(Scene edit records)
==================================================

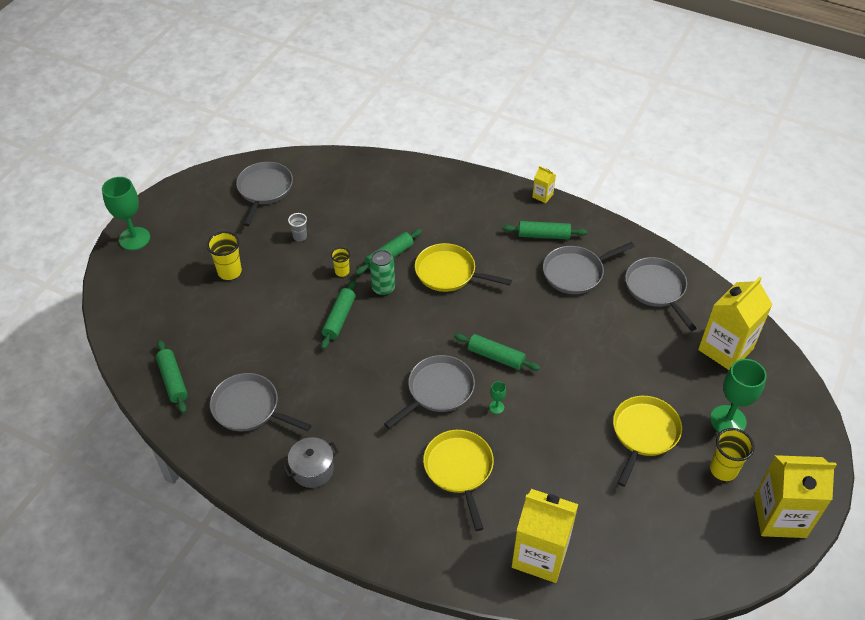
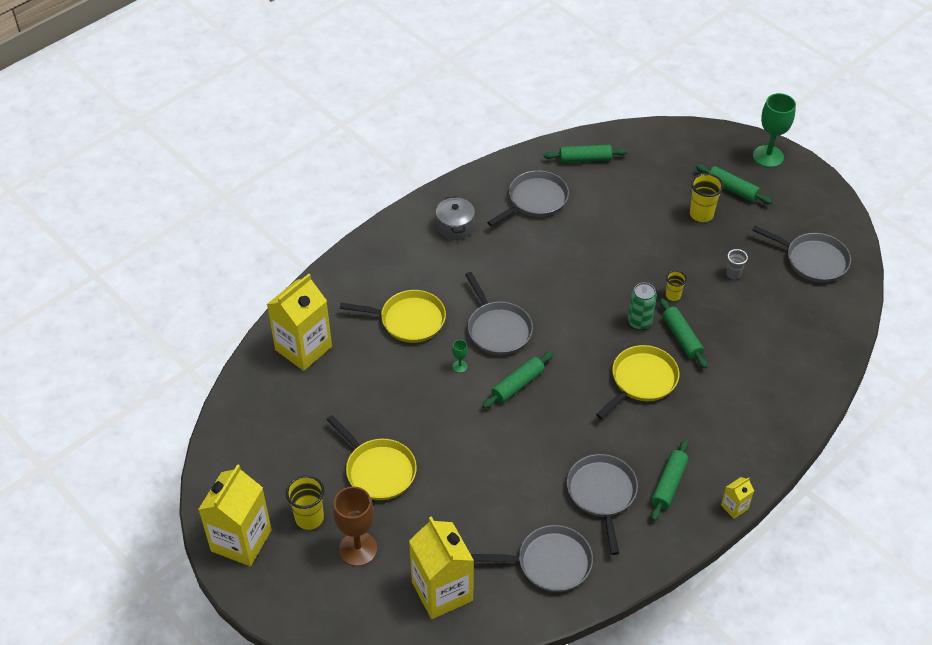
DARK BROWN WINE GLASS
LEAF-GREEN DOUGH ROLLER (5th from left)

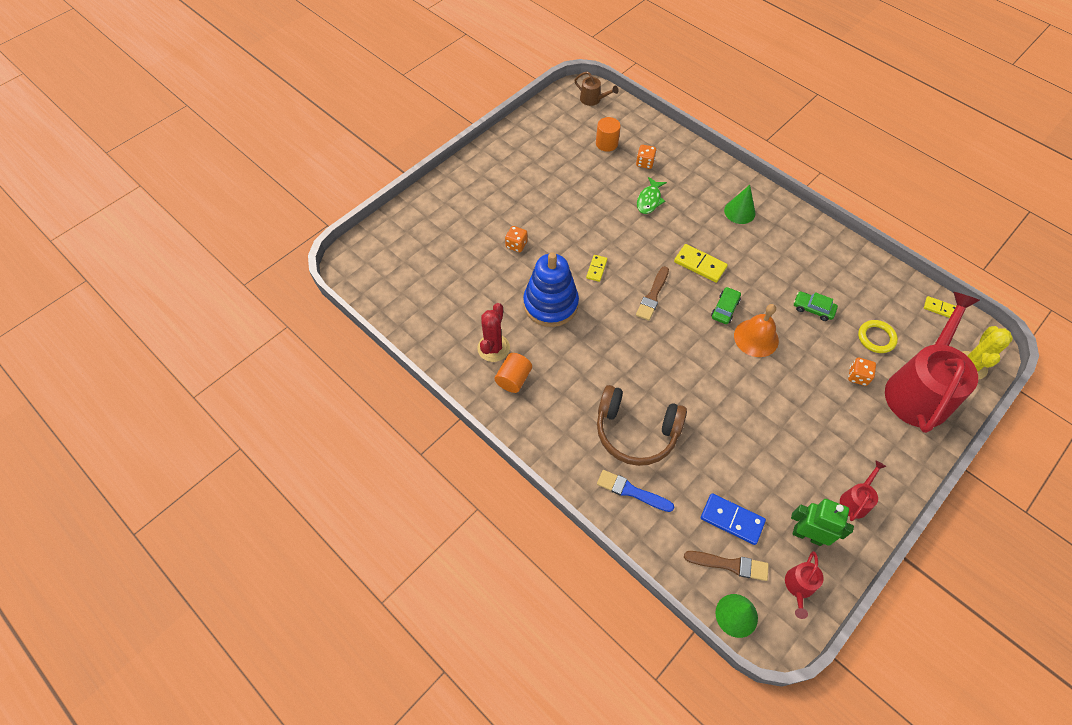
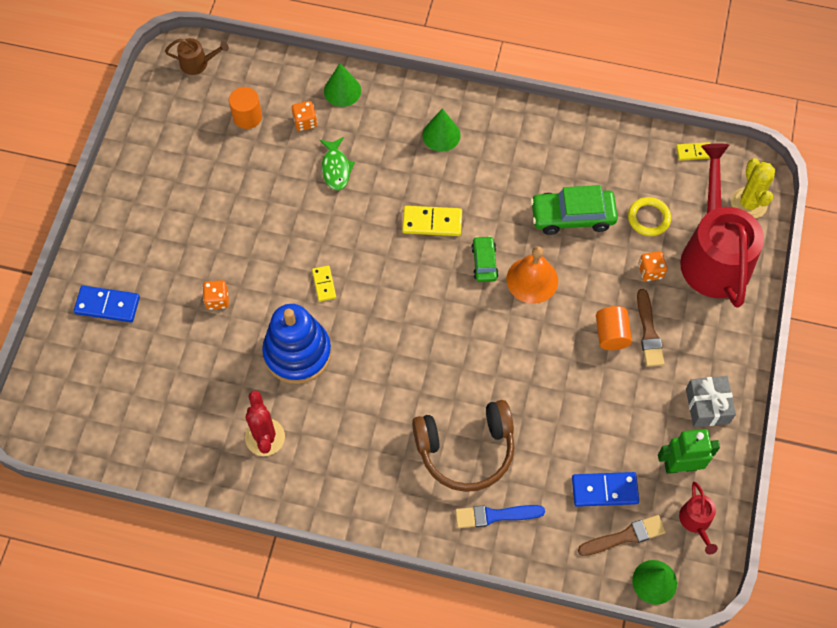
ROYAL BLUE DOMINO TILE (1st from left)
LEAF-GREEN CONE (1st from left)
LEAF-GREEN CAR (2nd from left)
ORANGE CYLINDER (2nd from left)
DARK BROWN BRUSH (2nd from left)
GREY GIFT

==================================================

PROBLEM STATEMENT – Would you return the entries verbatim, minus any images?

RESULT BELOW –
DARK BROWN WINE GLASS
LEAF-GREEN DOUGH ROLLER (5th from left)

ROYAL BLUE DOMINO TILE (1st from left)
LEAF-GREEN CONE (1st from left)
LEAF-GREEN CAR (2nd from left)
ORANGE CYLINDER (2nd from left)
DARK BROWN BRUSH (2nd from left)
GREY GIFT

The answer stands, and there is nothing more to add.